== DESCRIPTION OF THE TASK ==
Edit the items starting at the line that contains "green hexagon: moved 5 px left" and stopping after the line that contains "pink square: moved 2 px left, 1 px down", replacing "counterclockwise" with "anticlockwise" and leaving everything else unchanged. Omit the picture lines from your answer.

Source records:
● ● ● ●

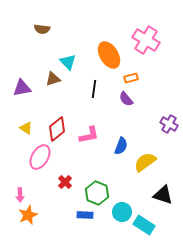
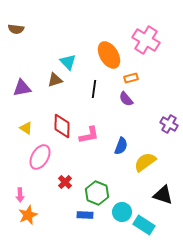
brown semicircle: moved 26 px left
brown triangle: moved 2 px right, 1 px down
red diamond: moved 5 px right, 3 px up; rotated 50 degrees counterclockwise
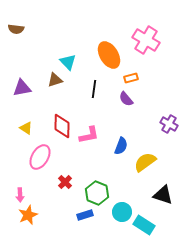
blue rectangle: rotated 21 degrees counterclockwise
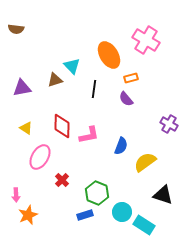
cyan triangle: moved 4 px right, 4 px down
red cross: moved 3 px left, 2 px up
pink arrow: moved 4 px left
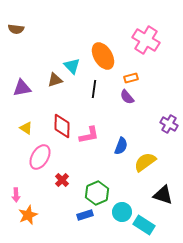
orange ellipse: moved 6 px left, 1 px down
purple semicircle: moved 1 px right, 2 px up
green hexagon: rotated 15 degrees clockwise
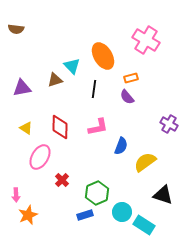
red diamond: moved 2 px left, 1 px down
pink L-shape: moved 9 px right, 8 px up
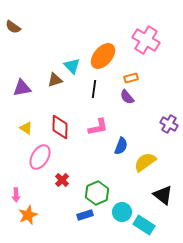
brown semicircle: moved 3 px left, 2 px up; rotated 28 degrees clockwise
orange ellipse: rotated 72 degrees clockwise
black triangle: rotated 20 degrees clockwise
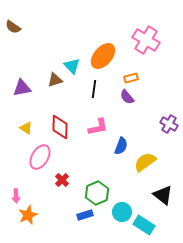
pink arrow: moved 1 px down
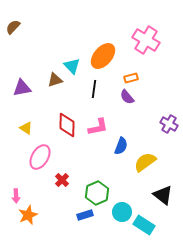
brown semicircle: rotated 98 degrees clockwise
red diamond: moved 7 px right, 2 px up
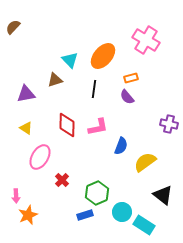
cyan triangle: moved 2 px left, 6 px up
purple triangle: moved 4 px right, 6 px down
purple cross: rotated 18 degrees counterclockwise
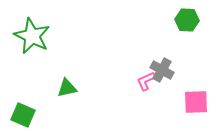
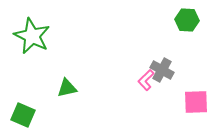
pink L-shape: moved 1 px up; rotated 20 degrees counterclockwise
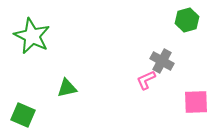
green hexagon: rotated 20 degrees counterclockwise
gray cross: moved 9 px up
pink L-shape: rotated 20 degrees clockwise
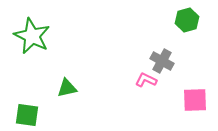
pink L-shape: rotated 50 degrees clockwise
pink square: moved 1 px left, 2 px up
green square: moved 4 px right; rotated 15 degrees counterclockwise
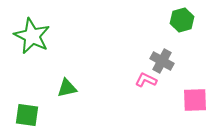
green hexagon: moved 5 px left
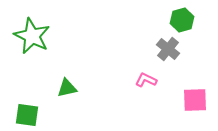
gray cross: moved 6 px right, 12 px up; rotated 10 degrees clockwise
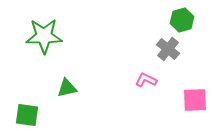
green star: moved 12 px right; rotated 27 degrees counterclockwise
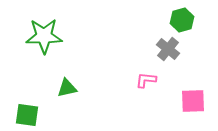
pink L-shape: rotated 20 degrees counterclockwise
pink square: moved 2 px left, 1 px down
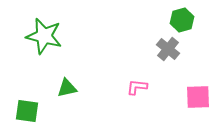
green star: rotated 15 degrees clockwise
pink L-shape: moved 9 px left, 7 px down
pink square: moved 5 px right, 4 px up
green square: moved 4 px up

● ● ● ●

== SOLUTION FOR THIS EXERCISE ==
green hexagon: moved 5 px left
gray cross: moved 6 px right, 12 px up; rotated 10 degrees clockwise
green star: moved 12 px right; rotated 27 degrees anticlockwise
pink L-shape: rotated 20 degrees anticlockwise
pink square: moved 2 px left, 1 px down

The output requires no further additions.